(Records supplied Opens)
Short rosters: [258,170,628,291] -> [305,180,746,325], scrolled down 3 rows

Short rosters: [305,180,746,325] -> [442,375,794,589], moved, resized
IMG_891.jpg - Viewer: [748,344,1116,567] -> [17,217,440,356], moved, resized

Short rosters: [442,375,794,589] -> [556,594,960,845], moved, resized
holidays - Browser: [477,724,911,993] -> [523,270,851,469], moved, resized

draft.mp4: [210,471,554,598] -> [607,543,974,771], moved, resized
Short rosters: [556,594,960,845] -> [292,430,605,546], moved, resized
(Records supplied Closes)
(Records supplied Opens)
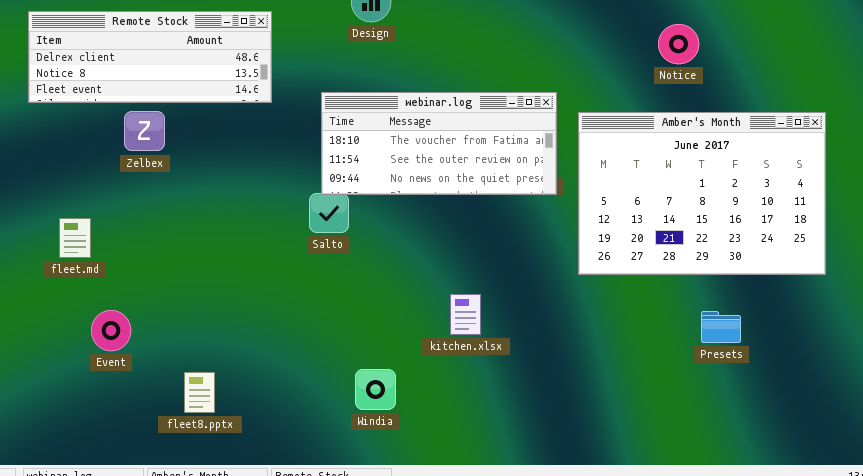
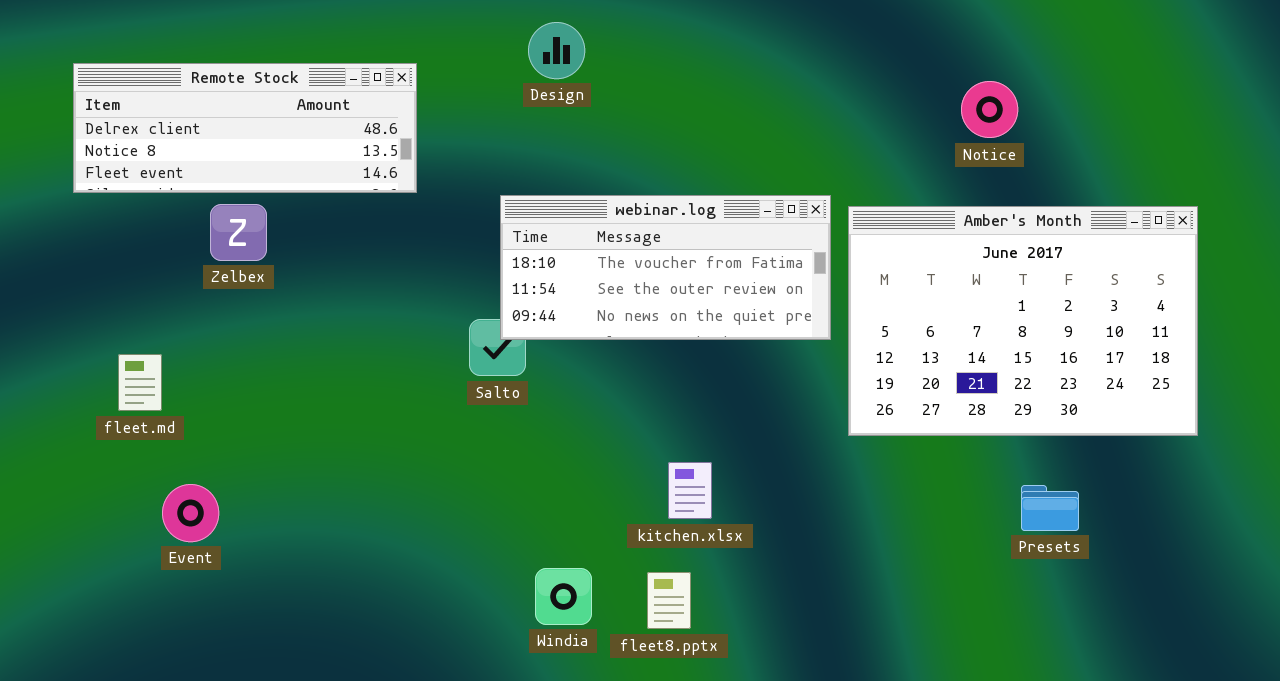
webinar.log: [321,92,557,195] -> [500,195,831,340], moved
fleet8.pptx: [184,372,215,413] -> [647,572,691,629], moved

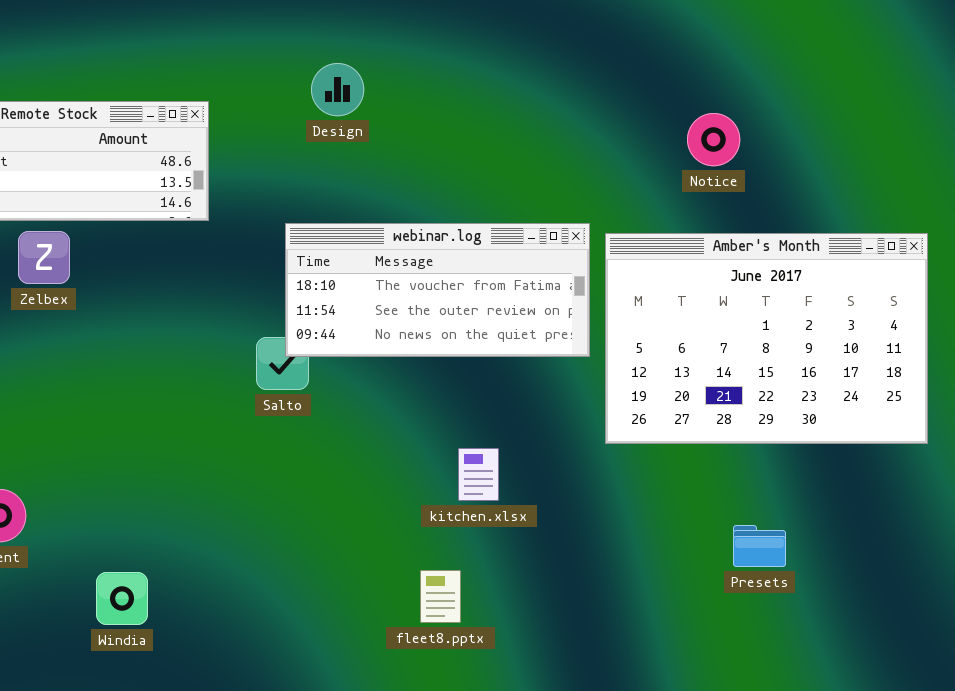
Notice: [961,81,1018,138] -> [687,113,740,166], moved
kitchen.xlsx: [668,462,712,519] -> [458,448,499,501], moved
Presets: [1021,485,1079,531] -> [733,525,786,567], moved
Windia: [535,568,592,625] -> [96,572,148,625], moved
(Records supplied Closes)
(Records supplied Opens)
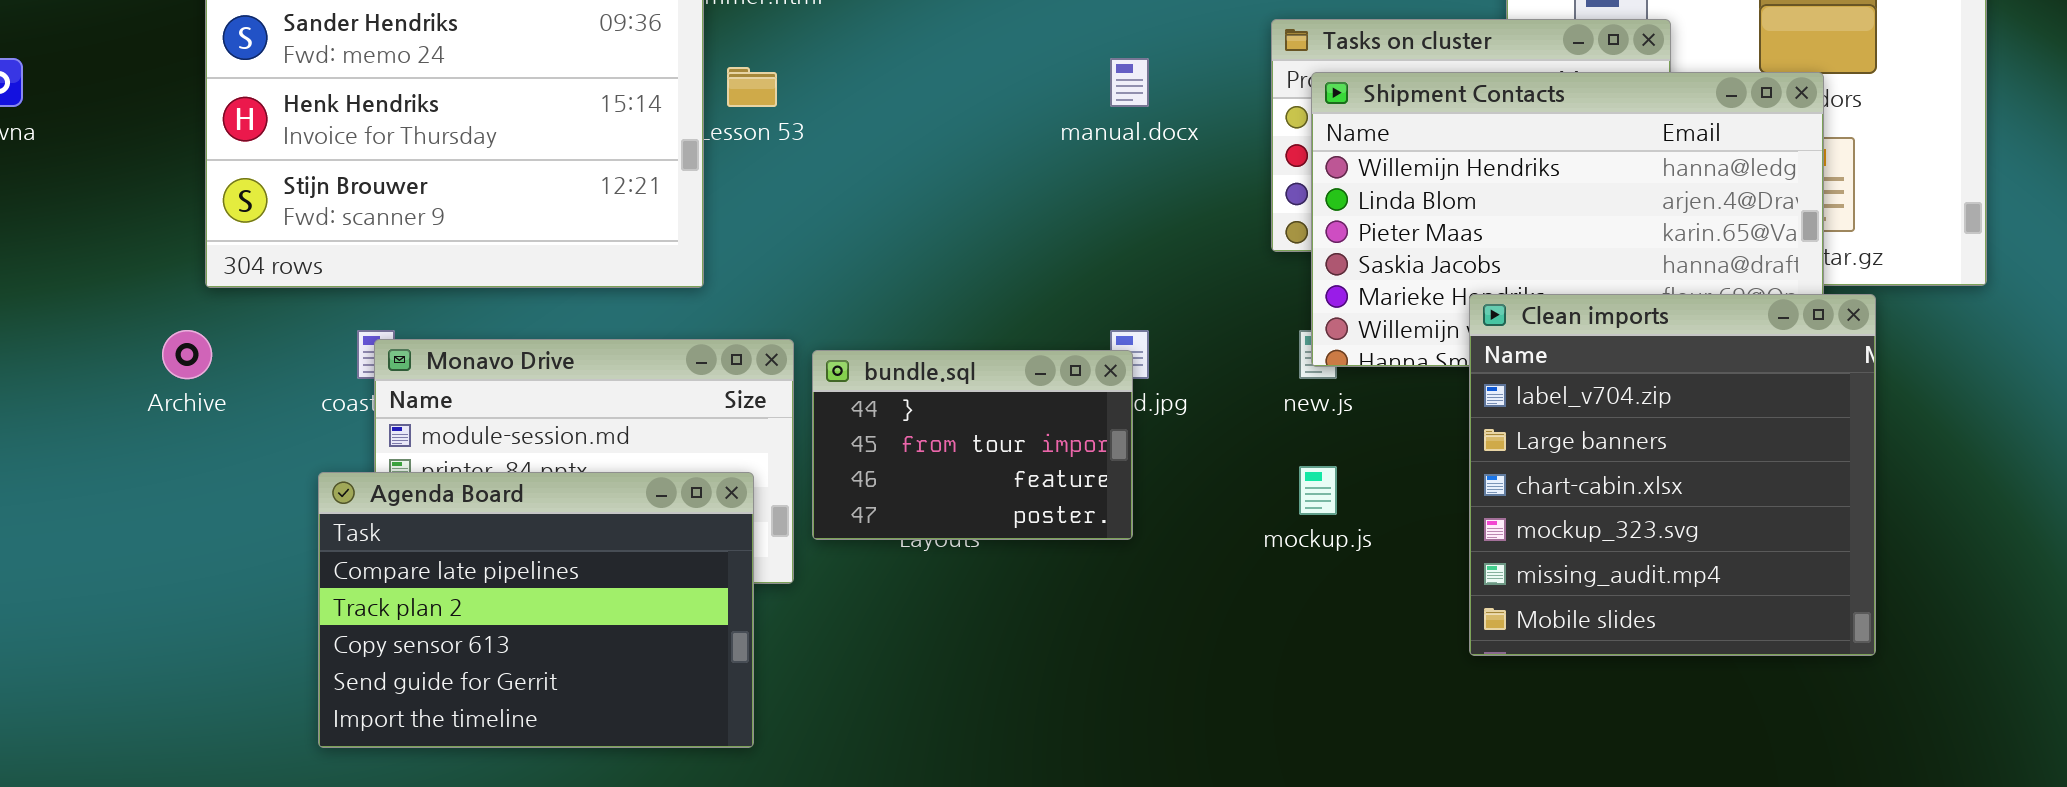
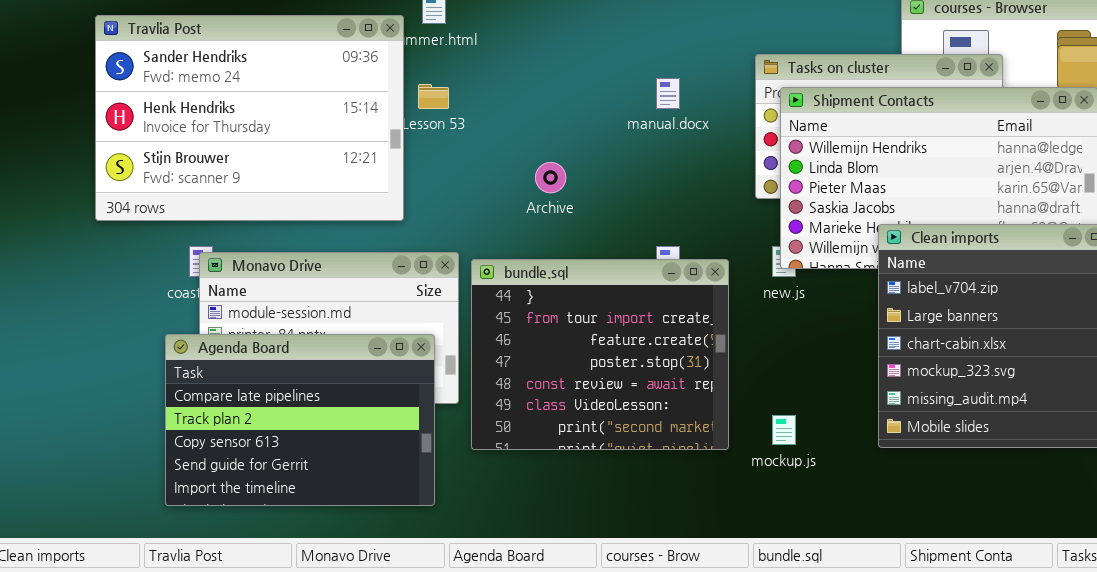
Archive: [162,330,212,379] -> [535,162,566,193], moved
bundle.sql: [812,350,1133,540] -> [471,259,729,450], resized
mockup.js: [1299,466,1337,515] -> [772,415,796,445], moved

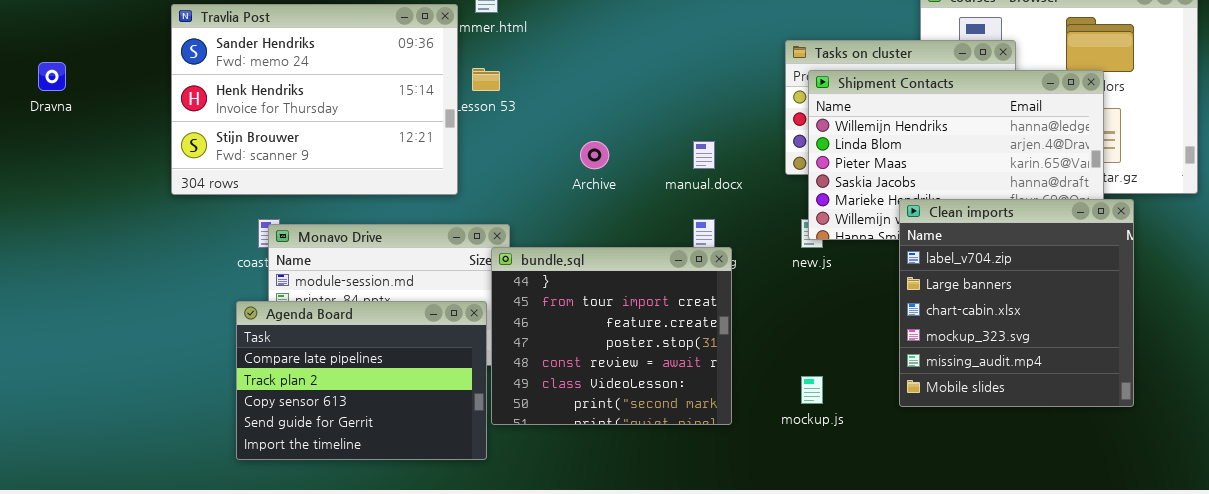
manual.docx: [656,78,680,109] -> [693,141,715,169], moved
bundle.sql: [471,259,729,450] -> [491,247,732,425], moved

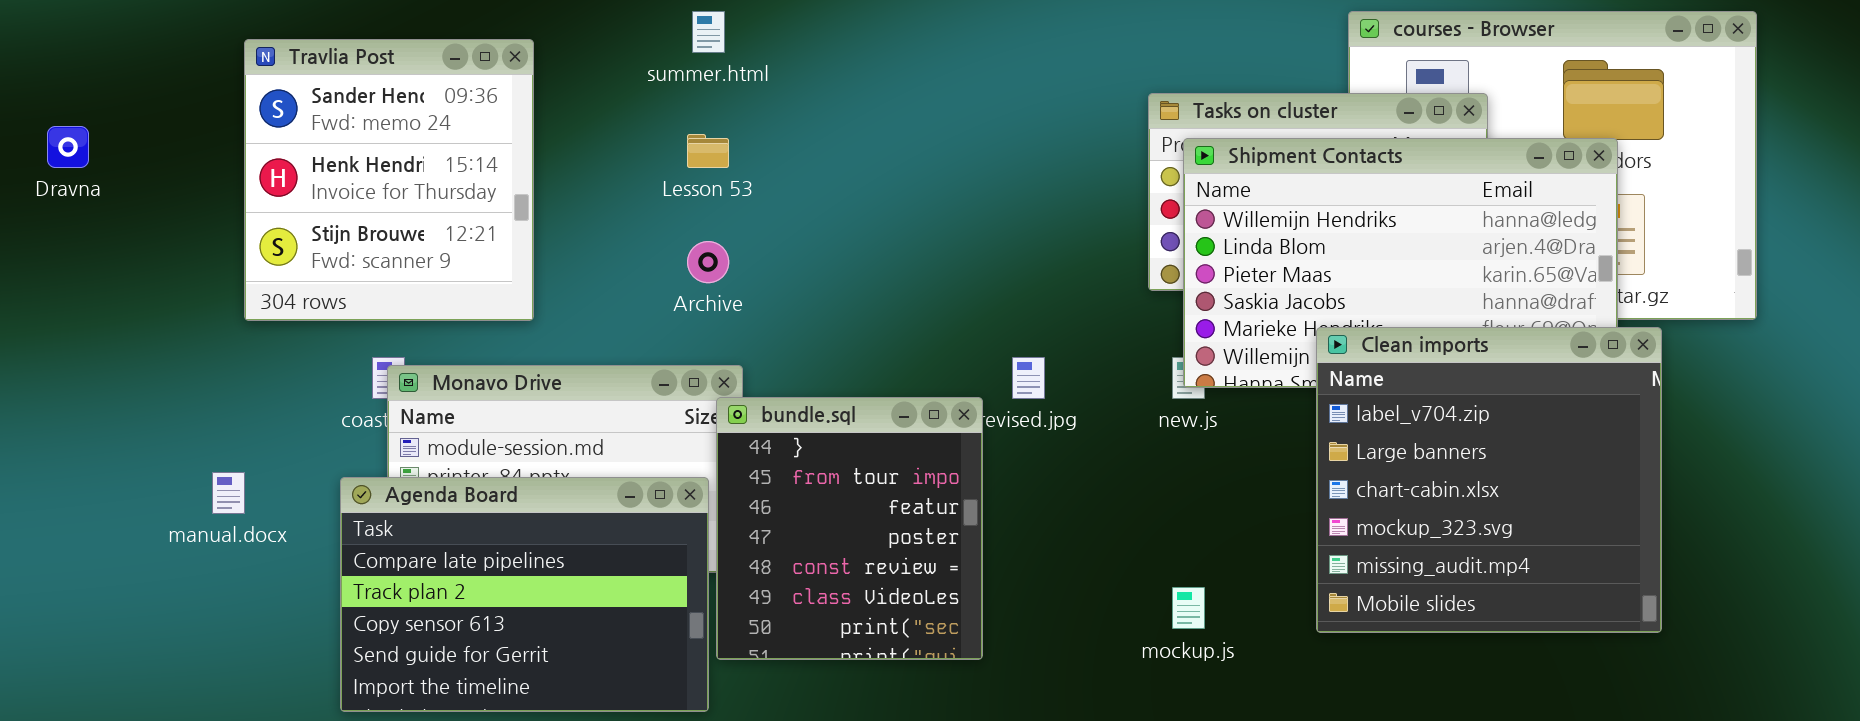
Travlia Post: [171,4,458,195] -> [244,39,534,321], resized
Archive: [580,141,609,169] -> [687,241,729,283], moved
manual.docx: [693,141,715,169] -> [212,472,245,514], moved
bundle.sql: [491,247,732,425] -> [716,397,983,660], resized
(Records supplied Closes)
:: Task brief ::
Among the records above, only the lines between the line holding "kitchen.xlsx: [668,462,712,519] ->" and the line holding "Windia: [535,568,592,625] ->", inclusive, are to be output, exactly as written.

:: Exercise answer ::
kitchen.xlsx: [668,462,712,519] -> [458,448,499,501], moved
Presets: [1021,485,1079,531] -> [733,525,786,567], moved
Windia: [535,568,592,625] -> [96,572,148,625], moved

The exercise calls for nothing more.